=== What you are asked to do ===
The lines to return are those below that contain the word "camera".

[Scene image comparisons]
== == ==
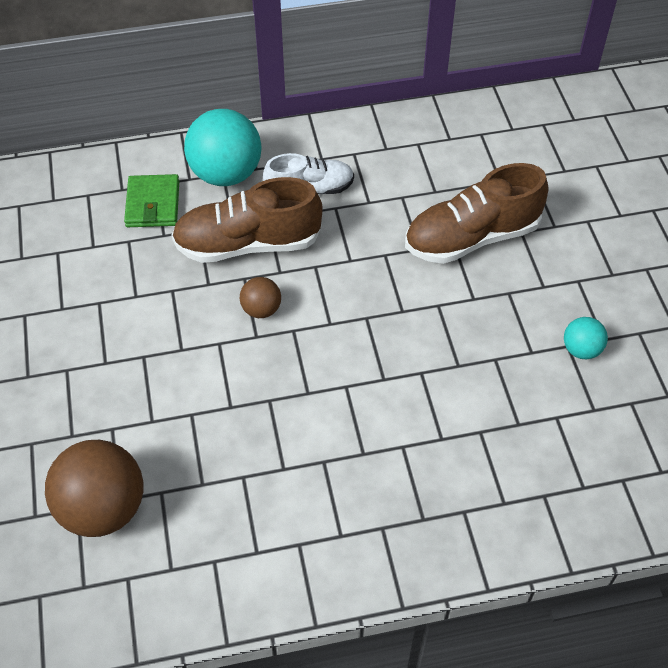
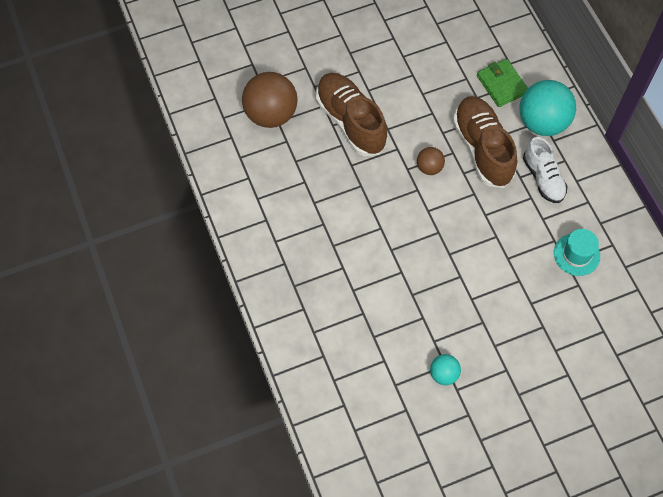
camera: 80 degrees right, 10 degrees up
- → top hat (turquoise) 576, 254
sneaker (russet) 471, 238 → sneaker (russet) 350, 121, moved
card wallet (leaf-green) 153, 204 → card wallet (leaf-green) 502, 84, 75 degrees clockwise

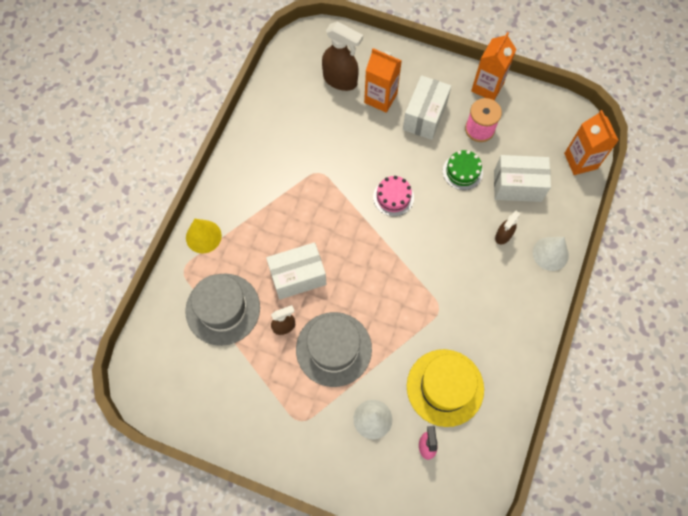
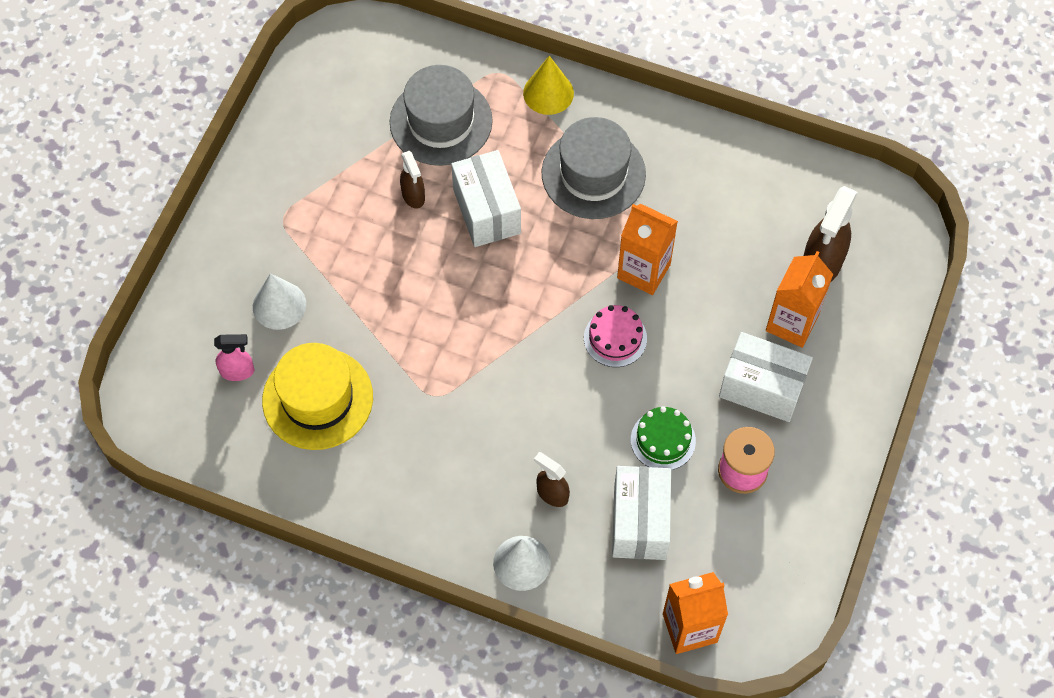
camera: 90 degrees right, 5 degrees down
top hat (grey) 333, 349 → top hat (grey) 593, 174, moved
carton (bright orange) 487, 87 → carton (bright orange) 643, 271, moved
== == ==
=== Solution ===
camera: 80 degrees right, 10 degrees up
camera: 90 degrees right, 5 degrees down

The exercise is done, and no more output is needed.